Read through the lines below and copy the ones holding the string "yellow".
Segment Open
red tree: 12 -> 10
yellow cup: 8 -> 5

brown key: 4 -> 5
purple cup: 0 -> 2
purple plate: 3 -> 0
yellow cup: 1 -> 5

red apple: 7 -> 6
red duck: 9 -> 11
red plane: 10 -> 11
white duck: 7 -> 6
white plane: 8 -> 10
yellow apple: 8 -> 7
Segment Closed
Segment Open
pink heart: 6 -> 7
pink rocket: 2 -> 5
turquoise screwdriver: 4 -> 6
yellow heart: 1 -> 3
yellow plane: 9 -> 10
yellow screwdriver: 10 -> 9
Segment Closed
Segment Open
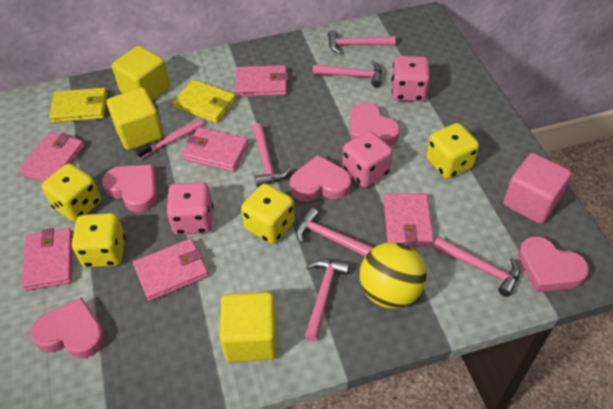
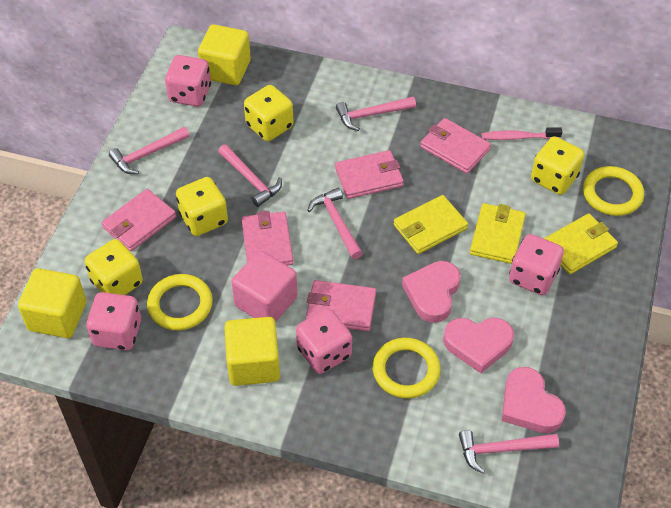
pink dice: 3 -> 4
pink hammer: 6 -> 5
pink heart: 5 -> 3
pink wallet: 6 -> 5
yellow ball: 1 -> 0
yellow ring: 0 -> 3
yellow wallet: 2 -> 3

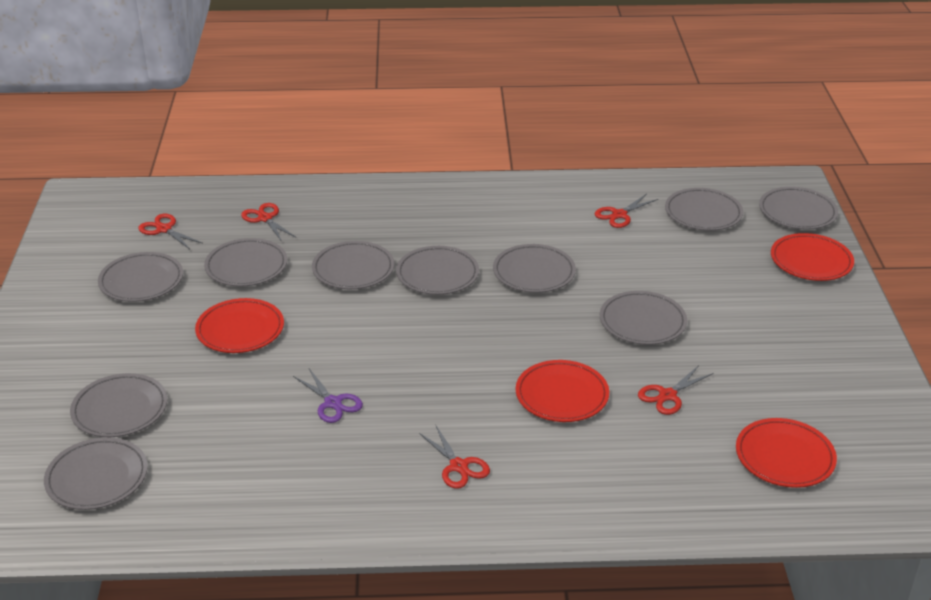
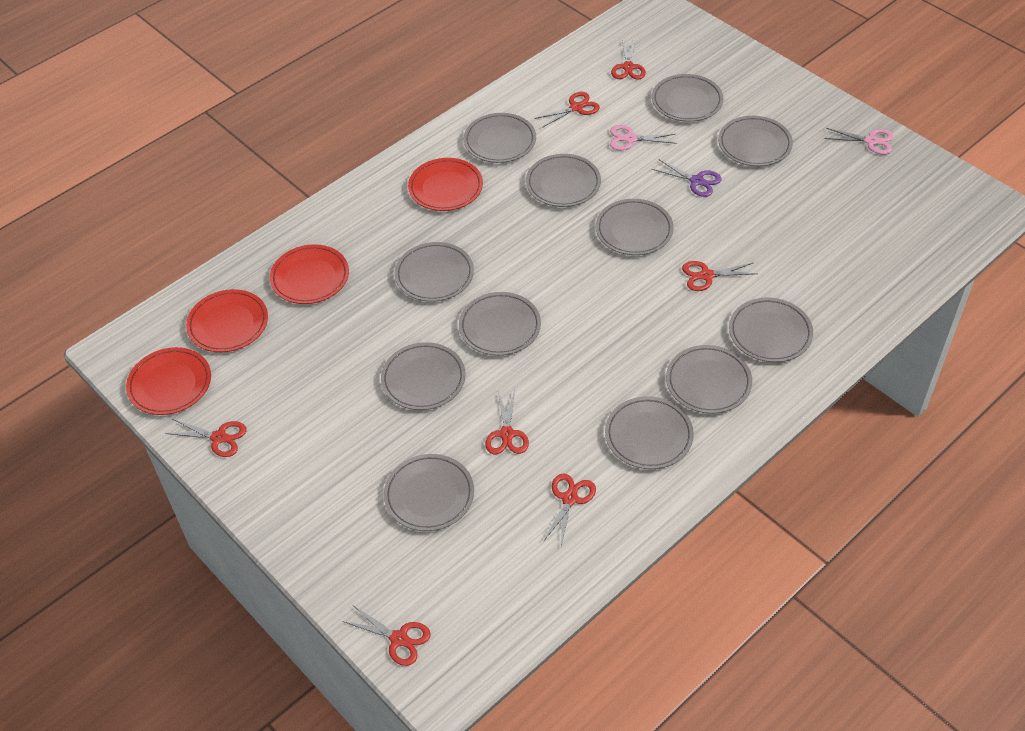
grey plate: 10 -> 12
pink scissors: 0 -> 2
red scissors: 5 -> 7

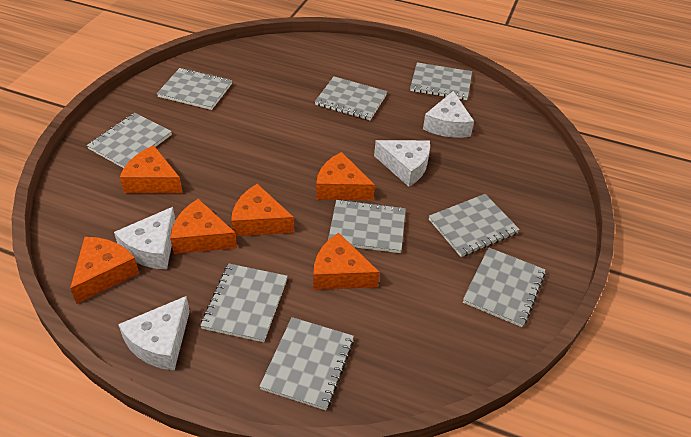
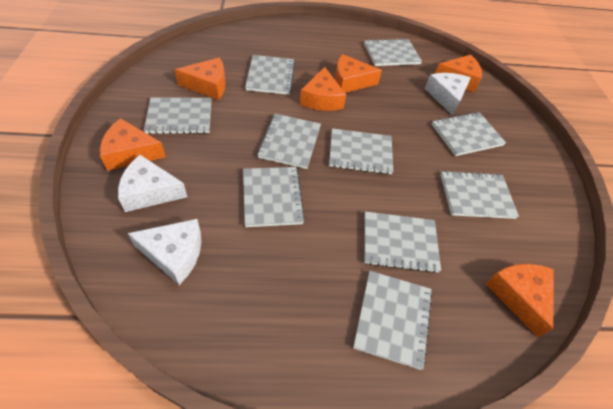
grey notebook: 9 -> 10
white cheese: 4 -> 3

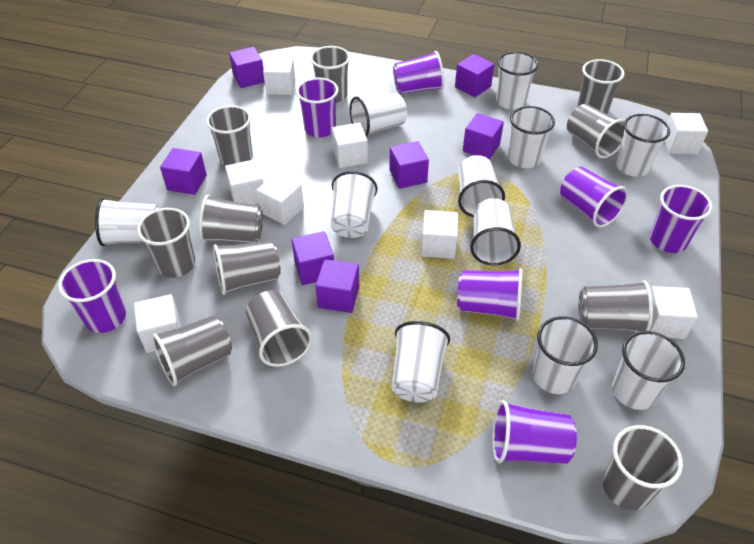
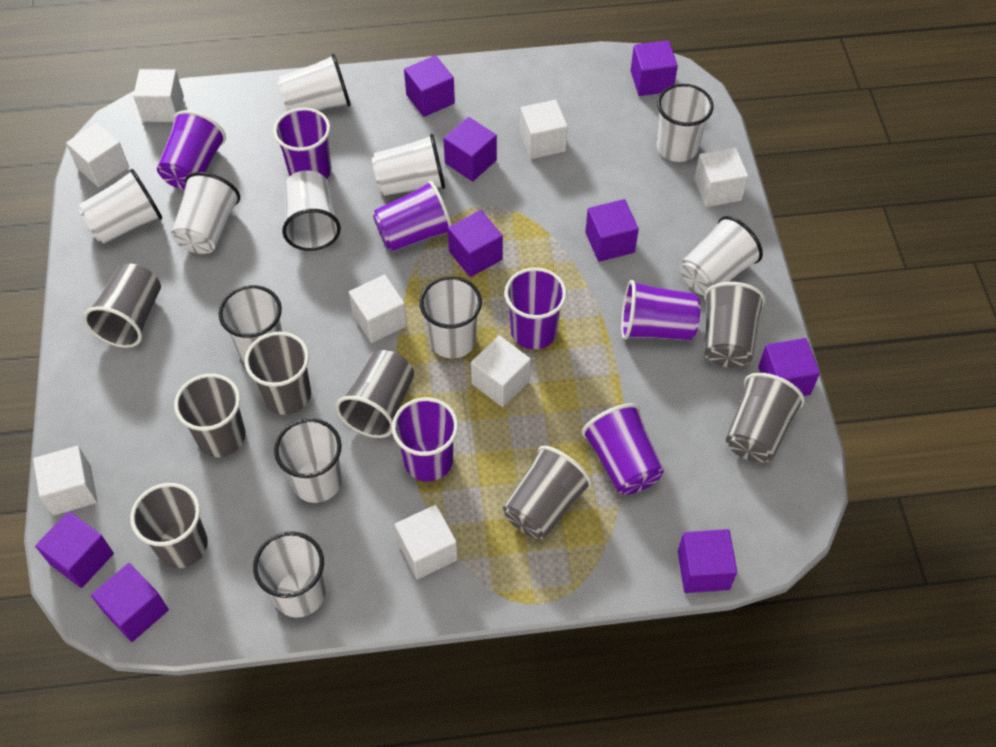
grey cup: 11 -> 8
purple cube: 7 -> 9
Segment Closed
## Solution to this task
yellow cup: 8 -> 5
yellow cup: 1 -> 5
yellow apple: 8 -> 7
yellow heart: 1 -> 3
yellow plane: 9 -> 10
yellow screwdriver: 10 -> 9
yellow ball: 1 -> 0
yellow ring: 0 -> 3
yellow wallet: 2 -> 3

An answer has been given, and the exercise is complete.